───── DATASET

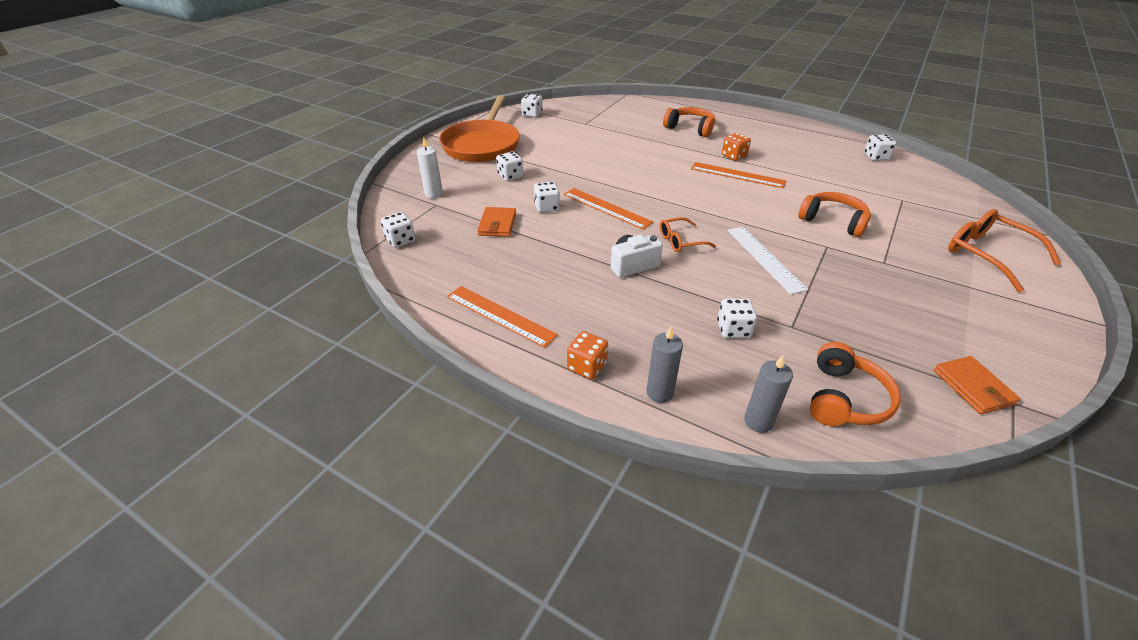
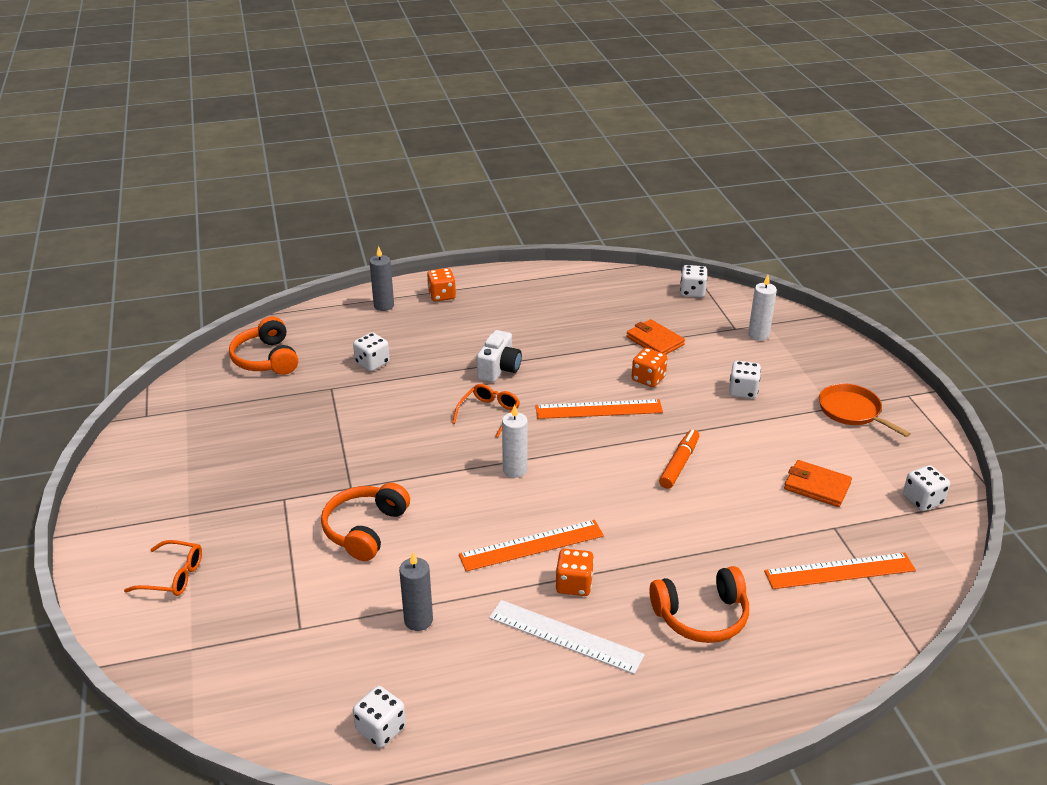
camera: 135 degrees right, 5 degrees down
(482, 145) = (852, 411): orange pan -> orange pan, size x0.52
(500, 315) = (535, 290): orange ruler -> orange ruler (839, 571)
(547, 207) = (648, 379): white dice -> orange dice
(609, 167) = (679, 464): none -> orange marker
(704, 205) = (515, 470): none -> white candle
(758, 421) = (313, 321): grey candle -> grey candle (418, 620)
(764, 258) = (399, 437): white ruler -> white ruler (565, 636)
(833, 221) = (365, 529): orange headphones -> orange headphones turned 120 degrees clockwise
(973, 387) = (177, 411): orange wallet -> orange wallet (816, 486)
(987, 255) = (173, 576): orange glasses -> orange glasses, size x0.58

──────────

■ THE PROBLEM
Write the listing out exactly, apart from its pictures.

■ SOLUTION TO THE PROBLEM
camera: 135 degrees right, 5 degrees down
(482, 145) = (852, 411): orange pan -> orange pan, size x0.52
(500, 315) = (535, 290): orange ruler -> orange ruler (839, 571)
(547, 207) = (648, 379): white dice -> orange dice
(609, 167) = (679, 464): none -> orange marker
(704, 205) = (515, 470): none -> white candle
(758, 421) = (313, 321): grey candle -> grey candle (418, 620)
(764, 258) = (399, 437): white ruler -> white ruler (565, 636)
(833, 221) = (365, 529): orange headphones -> orange headphones turned 120 degrees clockwise
(973, 387) = (177, 411): orange wallet -> orange wallet (816, 486)
(987, 255) = (173, 576): orange glasses -> orange glasses, size x0.58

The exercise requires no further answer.